Pull the text lines out of every entry below and reproduce them word for word, leaving out the pictures.

--------

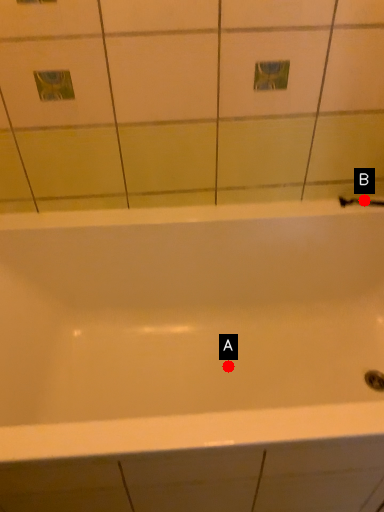
Question: Two points are circled on the image, labeled by A and B beside each circle. Which of the following is the closest to the observer?

Choices:
 (A) A is closer
 (B) B is closer

Answer: (B)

--------

Response to this task:
Question: Two points are circled on the image, labeled by A and B beside each circle. Which of the following is the closest to the observer?

Choices:
 (A) A is closer
 (B) B is closer

Answer: (B)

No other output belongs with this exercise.